REQUIRED WORK » Rewrite the lines below with every "pink fabric" replaced by "pink cloth" and nothing else altered. Leave the pictures out.

(Questions on scene geometry)

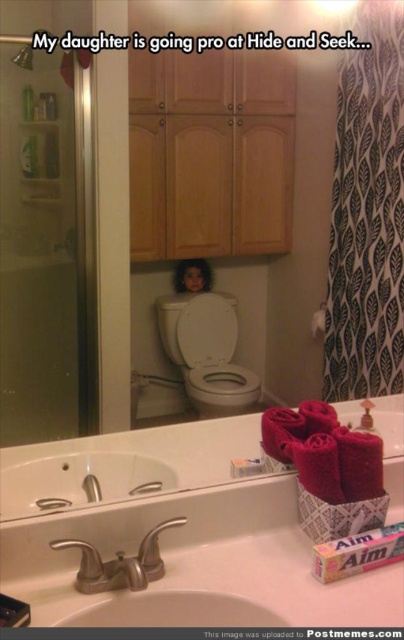
You are a plumber inspecting a bathroom and need to access the pipes under the brushed metal faucet at lower left. The white glossy toilet bowl at center is in the way. Can you move the toilet bowl to reach the faucet? Explain why or why not based on their positions.

The white glossy toilet bowl at center is further to the viewer than the brushed metal faucet at lower left. This means the toilet bowl is closer to you, blocking access to the faucet behind it. Since the toilet bowl is positioned in front of the faucet, you would need to move the toilet bowl to access the pipes under the faucet.

You are a home inspector evaluating bathroom fixtures. You notice the white ceramic sink at lower center and the smooth skin doll at center. Which object is shorter in height?

The white ceramic sink at lower center is shorter than the smooth skin doll at center.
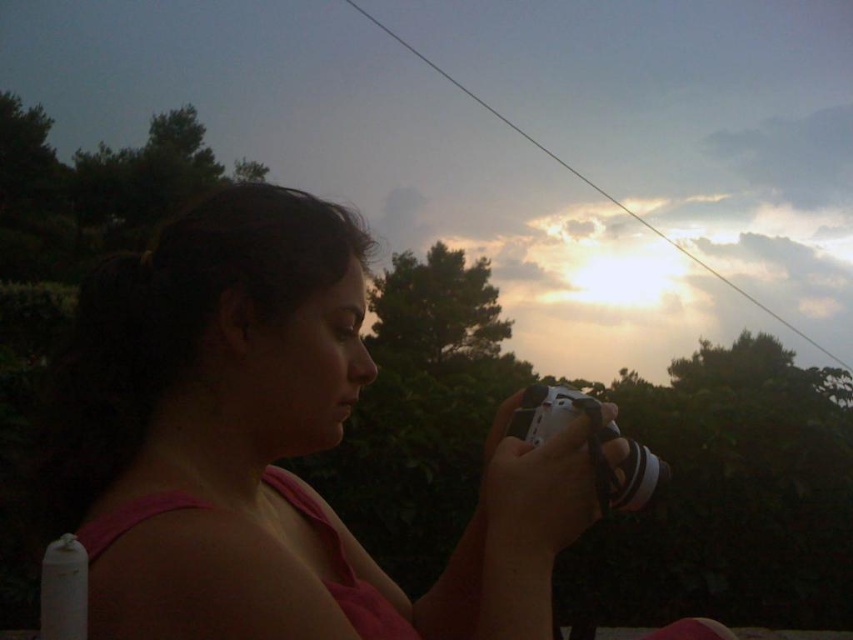
Question: Which point is closer to the camera?

Choices:
 (A) white plastic camera at center
 (B) pink fabric at center

Answer: (B)

Question: Which point is farther to the camera?

Choices:
 (A) (558, 400)
 (B) (126, 554)

Answer: (A)

Question: Is pink fabric at center closer to the viewer compared to white plastic camera at center?

Choices:
 (A) no
 (B) yes

Answer: (B)

Question: Is pink fabric at center positioned in front of white plastic camera at center?

Choices:
 (A) yes
 (B) no

Answer: (A)

Question: Which point is farther to the camera?

Choices:
 (A) white plastic camera at center
 (B) pink fabric at center

Answer: (A)

Question: Does pink fabric at center appear under white plastic camera at center?

Choices:
 (A) yes
 (B) no

Answer: (A)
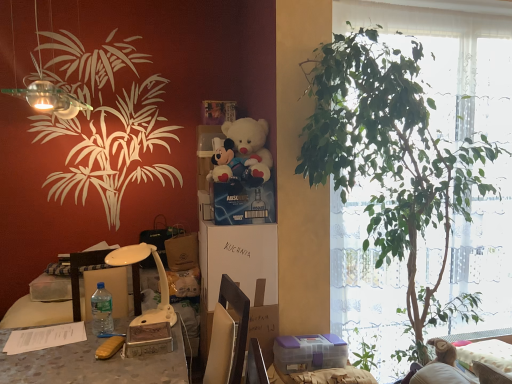
Question: Are wooden box at center, which is counted as the first box, starting from the front, and white plastic lamp at lower left, placed as the second lamp when sorted from top to bottom, beside each other?

Choices:
 (A) yes
 (B) no

Answer: (B)

Question: Could you tell me if wooden box at center, acting as the second box starting from the bottom, is facing white plastic lamp at lower left, marked as the 1th lamp in a back-to-front arrangement?

Choices:
 (A) no
 (B) yes

Answer: (A)

Question: From the image's perspective, is wooden box at center, the third box viewed from the right, located beneath white plastic lamp at lower left, the first lamp ordered from the bottom?

Choices:
 (A) no
 (B) yes

Answer: (B)

Question: Is white plastic lamp at lower left, the first lamp ordered from the bottom, located within wooden box at center, which is the 2th box from left to right?

Choices:
 (A) no
 (B) yes

Answer: (A)

Question: Can you confirm if wooden box at center, which is the 2th box from left to right, is positioned to the right of white plastic lamp at lower left, placed as the second lamp when sorted from top to bottom?

Choices:
 (A) no
 (B) yes

Answer: (B)

Question: Looking at their shapes, would you say clear plastic bottle at lower left is wider or thinner than velvet pink couch at lower right?

Choices:
 (A) thin
 (B) wide

Answer: (A)

Question: Considering their positions, is clear plastic bottle at lower left located in front of or behind velvet pink couch at lower right?

Choices:
 (A) front
 (B) behind

Answer: (A)

Question: Choose the correct answer: Is clear plastic bottle at lower left inside velvet pink couch at lower right or outside it?

Choices:
 (A) inside
 (B) outside

Answer: (B)

Question: From a real-world perspective, relative to velvet pink couch at lower right, is clear plastic bottle at lower left vertically above or below?

Choices:
 (A) below
 (B) above

Answer: (B)

Question: From the image's perspective, is wooden box at center, which is the 4th box from back to front, above or below cardboard box at center?

Choices:
 (A) below
 (B) above

Answer: (B)

Question: Considering the positions of wooden box at center, which appears as the third box when viewed from the top, and cardboard box at center in the image, is wooden box at center, which appears as the third box when viewed from the top, taller or shorter than cardboard box at center?

Choices:
 (A) tall
 (B) short

Answer: (B)

Question: Considering the positions of point (172, 340) and point (246, 327), is point (172, 340) closer or farther from the camera than point (246, 327)?

Choices:
 (A) closer
 (B) farther

Answer: (B)

Question: Looking at the image, does wooden box at center, which appears as the third box when viewed from the top, seem bigger or smaller compared to cardboard box at center?

Choices:
 (A) small
 (B) big

Answer: (A)

Question: Relative to brown paper bag at center, positioned as the first box in left-to-right order, is cardboard box at center in front or behind?

Choices:
 (A) front
 (B) behind

Answer: (A)

Question: Considering the positions of cardboard box at center and brown paper bag at center, the 4th box viewed from the right, in the image, is cardboard box at center wider or thinner than brown paper bag at center, the 4th box viewed from the right,?

Choices:
 (A) wide
 (B) thin

Answer: (A)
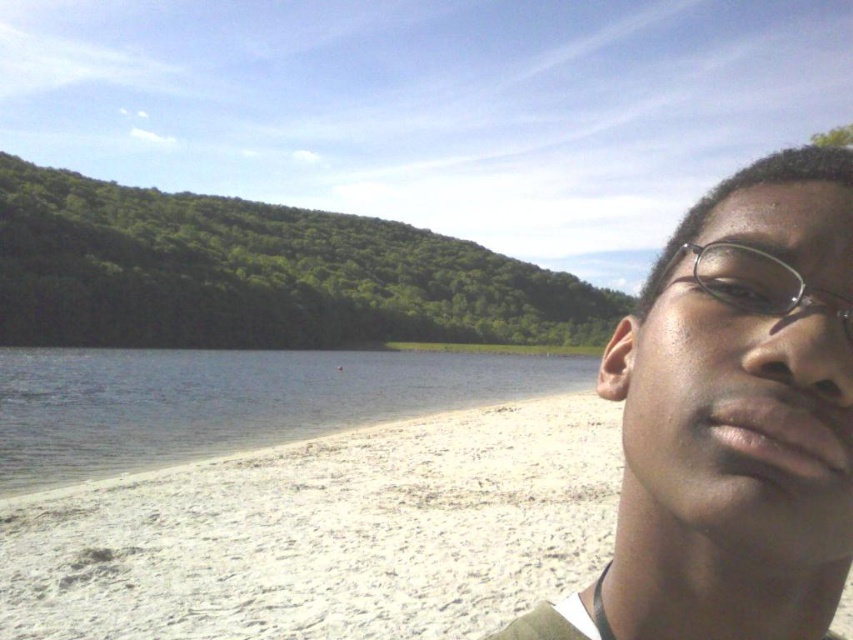
Which is in front, point (834, 216) or point (340, 410)?

Point (834, 216) is in front.

Is matte black glasses at upper right shorter than clear water at lower left?

In fact, matte black glasses at upper right may be taller than clear water at lower left.

The height and width of the screenshot is (640, 853). Describe the element at coordinates (732, 420) in the screenshot. I see `matte black glasses at upper right` at that location.

The height and width of the screenshot is (640, 853). I want to click on matte black glasses at upper right, so click(732, 420).

Does clear water at lower left have a greater width compared to clear plastic glasses at upper right?

Correct, the width of clear water at lower left exceeds that of clear plastic glasses at upper right.

Does point (219, 444) come closer to viewer compared to point (679, 257)?

No, it is not.

Where is `clear water at lower left`? The image size is (853, 640). clear water at lower left is located at coordinates (228, 401).

Which is more to the left, white sandy beach at lower left or clear water at lower left?

clear water at lower left

Is white sandy beach at lower left positioned behind clear water at lower left?

No, white sandy beach at lower left is closer to the viewer.

This screenshot has width=853, height=640. Describe the element at coordinates (326, 532) in the screenshot. I see `white sandy beach at lower left` at that location.

What are the coordinates of `white sandy beach at lower left` in the screenshot? It's located at (326, 532).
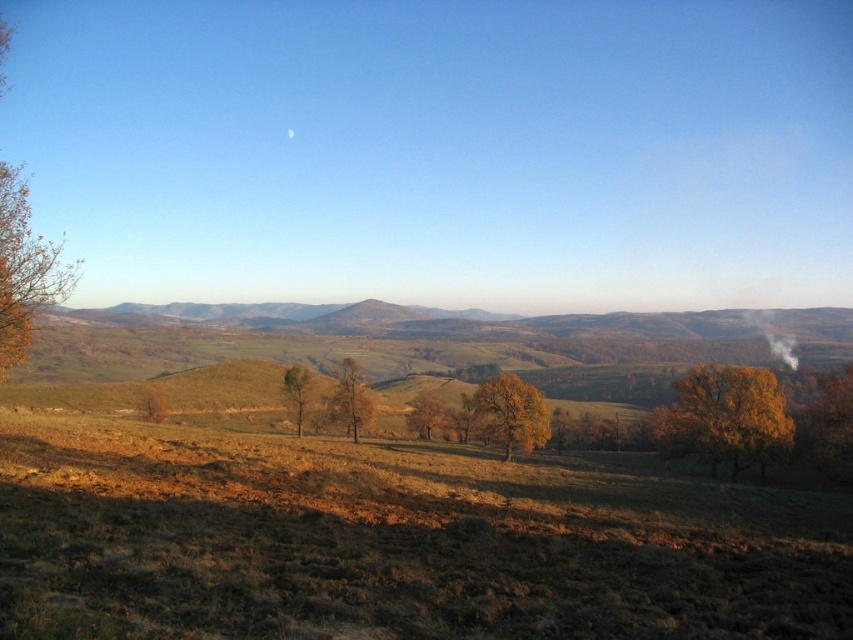
Question: Which object is closer to the camera taking this photo?

Choices:
 (A) yellow matte tree at center
 (B) brown grassland at center
 (C) yellow leafy tree at right
 (D) green leafy tree at center

Answer: (B)

Question: Is golden leafy tree at center smaller than yellow matte tree at center?

Choices:
 (A) no
 (B) yes

Answer: (A)

Question: Which of the following is the closest to the observer?

Choices:
 (A) yellow leafy tree at right
 (B) golden leafy tree at left

Answer: (B)

Question: Can you confirm if golden leafy tree at left is positioned to the left of yellow matte tree at center?

Choices:
 (A) yes
 (B) no

Answer: (A)

Question: Which object appears farthest from the camera in this image?

Choices:
 (A) golden leafy tree at left
 (B) green leafy tree at center
 (C) yellow matte tree at center
 (D) brown matte tree at center

Answer: (C)

Question: Is golden leafy tree at center in front of brown matte tree at center?

Choices:
 (A) yes
 (B) no

Answer: (A)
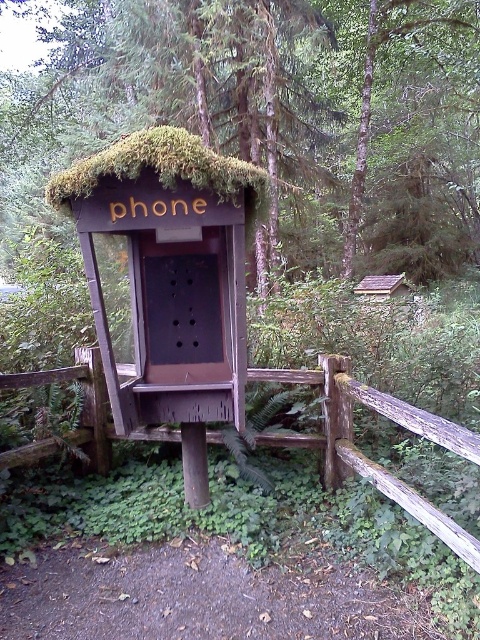
Find the location of `wooden phone booth at center`. wooden phone booth at center is located at coordinates (169, 269).

Which is in front, point (471, 40) or point (64, 189)?

Point (64, 189)

In order to click on green mossy roof at center in this screenshot , I will do `click(296, 104)`.

Image resolution: width=480 pixels, height=640 pixels. In order to click on green mossy roof at center in this screenshot , I will do `click(296, 104)`.

What are the coordinates of `green mossy roof at center` in the screenshot? It's located at (296, 104).

Is point (177, 161) positioned in front of point (99, 387)?

Yes, point (177, 161) is closer to viewer.

Who is more distant from viewer, (79,204) or (324,378)?

Positioned behind is point (324,378).

Describe the element at coordinates (169, 269) in the screenshot. I see `wooden phone booth at center` at that location.

The image size is (480, 640). Find the location of `wooden phone booth at center`. wooden phone booth at center is located at coordinates (169, 269).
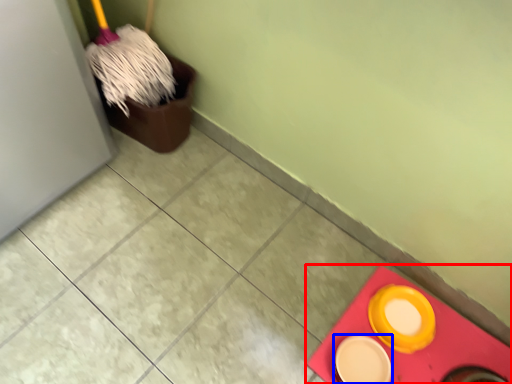
Question: Which object is further to the camera taking this photo, tile (highlighted by a red box) or tableware (highlighted by a blue box)?

Choices:
 (A) tile
 (B) tableware

Answer: (B)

OUTPUT OF THE EXERCISE »
You are a plumber inspecting a bathroom and need to access the pipes under the brushed metal faucet at lower left. The white glossy toilet bowl at center is in the way. Can you move the toilet bowl to reach the faucet? Explain why or why not based on their positions.

The white glossy toilet bowl at center is further to the viewer than the brushed metal faucet at lower left. This means the toilet bowl is closer to you, blocking access to the faucet behind it. Since the toilet bowl is positioned in front of the faucet, you would need to move the toilet bowl to access the pipes under the faucet.

You are a home inspector evaluating bathroom fixtures. You notice the white ceramic sink at lower center and the smooth skin doll at center. Which object is shorter in height?

The white ceramic sink at lower center is shorter than the smooth skin doll at center.
Question: Which point is closer to the camera?

Choices:
 (A) white plastic camera at center
 (B) pink cloth at center

Answer: (B)

Question: Which point is farther to the camera?

Choices:
 (A) (558, 400)
 (B) (126, 554)

Answer: (A)

Question: Is pink cloth at center closer to the viewer compared to white plastic camera at center?

Choices:
 (A) no
 (B) yes

Answer: (B)

Question: Is pink cloth at center positioned in front of white plastic camera at center?

Choices:
 (A) yes
 (B) no

Answer: (A)

Question: Which point is farther to the camera?

Choices:
 (A) white plastic camera at center
 (B) pink cloth at center

Answer: (A)

Question: Does pink cloth at center appear under white plastic camera at center?

Choices:
 (A) yes
 (B) no

Answer: (A)
Question: Are wooden box at center, which is counted as the first box, starting from the front, and white plastic lamp at lower left, placed as the second lamp when sorted from top to bottom, beside each other?

Choices:
 (A) yes
 (B) no

Answer: (B)

Question: Could you tell me if wooden box at center, acting as the second box starting from the bottom, is facing white plastic lamp at lower left, marked as the 1th lamp in a back-to-front arrangement?

Choices:
 (A) no
 (B) yes

Answer: (A)

Question: From the image's perspective, is wooden box at center, the third box viewed from the right, located beneath white plastic lamp at lower left, the first lamp ordered from the bottom?

Choices:
 (A) no
 (B) yes

Answer: (B)

Question: Is white plastic lamp at lower left, the first lamp ordered from the bottom, located within wooden box at center, which is the 2th box from left to right?

Choices:
 (A) no
 (B) yes

Answer: (A)

Question: Can you confirm if wooden box at center, which is the 2th box from left to right, is positioned to the right of white plastic lamp at lower left, placed as the second lamp when sorted from top to bottom?

Choices:
 (A) no
 (B) yes

Answer: (B)

Question: Looking at their shapes, would you say clear plastic bottle at lower left is wider or thinner than velvet pink couch at lower right?

Choices:
 (A) thin
 (B) wide

Answer: (A)

Question: Considering their positions, is clear plastic bottle at lower left located in front of or behind velvet pink couch at lower right?

Choices:
 (A) front
 (B) behind

Answer: (A)

Question: Choose the correct answer: Is clear plastic bottle at lower left inside velvet pink couch at lower right or outside it?

Choices:
 (A) inside
 (B) outside

Answer: (B)

Question: From a real-world perspective, relative to velvet pink couch at lower right, is clear plastic bottle at lower left vertically above or below?

Choices:
 (A) below
 (B) above

Answer: (B)

Question: From the image's perspective, is wooden box at center, which is the 4th box from back to front, above or below cardboard box at center?

Choices:
 (A) below
 (B) above

Answer: (B)

Question: Considering the positions of wooden box at center, which appears as the third box when viewed from the top, and cardboard box at center in the image, is wooden box at center, which appears as the third box when viewed from the top, taller or shorter than cardboard box at center?

Choices:
 (A) tall
 (B) short

Answer: (B)

Question: Considering the positions of point (172, 340) and point (246, 327), is point (172, 340) closer or farther from the camera than point (246, 327)?

Choices:
 (A) closer
 (B) farther

Answer: (B)

Question: Looking at the image, does wooden box at center, which appears as the third box when viewed from the top, seem bigger or smaller compared to cardboard box at center?

Choices:
 (A) small
 (B) big

Answer: (A)

Question: Relative to brown paper bag at center, positioned as the first box in left-to-right order, is cardboard box at center in front or behind?

Choices:
 (A) front
 (B) behind

Answer: (A)

Question: Considering the positions of cardboard box at center and brown paper bag at center, the 4th box viewed from the right, in the image, is cardboard box at center wider or thinner than brown paper bag at center, the 4th box viewed from the right,?

Choices:
 (A) wide
 (B) thin

Answer: (A)
Which is in front, point (834, 216) or point (340, 410)?

Point (834, 216) is in front.

Is matte black glasses at upper right shorter than clear water at lower left?

In fact, matte black glasses at upper right may be taller than clear water at lower left.

The height and width of the screenshot is (640, 853). Describe the element at coordinates (732, 420) in the screenshot. I see `matte black glasses at upper right` at that location.

The height and width of the screenshot is (640, 853). I want to click on matte black glasses at upper right, so click(732, 420).

Does clear water at lower left have a greater width compared to clear plastic glasses at upper right?

Correct, the width of clear water at lower left exceeds that of clear plastic glasses at upper right.

Does point (219, 444) come closer to viewer compared to point (679, 257)?

No, it is not.

Where is `clear water at lower left`? The image size is (853, 640). clear water at lower left is located at coordinates (228, 401).

Which is more to the left, white sandy beach at lower left or clear water at lower left?

clear water at lower left

Is white sandy beach at lower left positioned behind clear water at lower left?

No, white sandy beach at lower left is closer to the viewer.

This screenshot has width=853, height=640. Describe the element at coordinates (326, 532) in the screenshot. I see `white sandy beach at lower left` at that location.

What are the coordinates of `white sandy beach at lower left` in the screenshot? It's located at (326, 532).
Question: Which object is closer to the camera taking this photo?

Choices:
 (A) yellow matte tree at center
 (B) brown grassland at center
 (C) yellow leafy tree at right
 (D) green leafy tree at center

Answer: (B)

Question: Is golden leafy tree at center smaller than yellow matte tree at center?

Choices:
 (A) no
 (B) yes

Answer: (A)

Question: Which of the following is the closest to the observer?

Choices:
 (A) yellow leafy tree at right
 (B) golden leafy tree at left

Answer: (B)

Question: Can you confirm if golden leafy tree at left is positioned to the left of yellow matte tree at center?

Choices:
 (A) yes
 (B) no

Answer: (A)

Question: Which object appears farthest from the camera in this image?

Choices:
 (A) golden leafy tree at left
 (B) green leafy tree at center
 (C) yellow matte tree at center
 (D) brown matte tree at center

Answer: (C)

Question: Is golden leafy tree at center in front of brown matte tree at center?

Choices:
 (A) yes
 (B) no

Answer: (A)
Find the location of `wooden phone booth at center`. wooden phone booth at center is located at coordinates (169, 269).

Which is in front, point (471, 40) or point (64, 189)?

Point (64, 189)

In order to click on green mossy roof at center in this screenshot , I will do `click(296, 104)`.

Image resolution: width=480 pixels, height=640 pixels. In order to click on green mossy roof at center in this screenshot , I will do `click(296, 104)`.

What are the coordinates of `green mossy roof at center` in the screenshot? It's located at (296, 104).

Is point (177, 161) positioned in front of point (99, 387)?

Yes, point (177, 161) is closer to viewer.

Who is more distant from viewer, (79,204) or (324,378)?

Positioned behind is point (324,378).

Describe the element at coordinates (169, 269) in the screenshot. I see `wooden phone booth at center` at that location.

The image size is (480, 640). Find the location of `wooden phone booth at center`. wooden phone booth at center is located at coordinates (169, 269).
Question: Which object is further to the camera taking this photo, tile (highlighted by a red box) or tableware (highlighted by a blue box)?

Choices:
 (A) tile
 (B) tableware

Answer: (B)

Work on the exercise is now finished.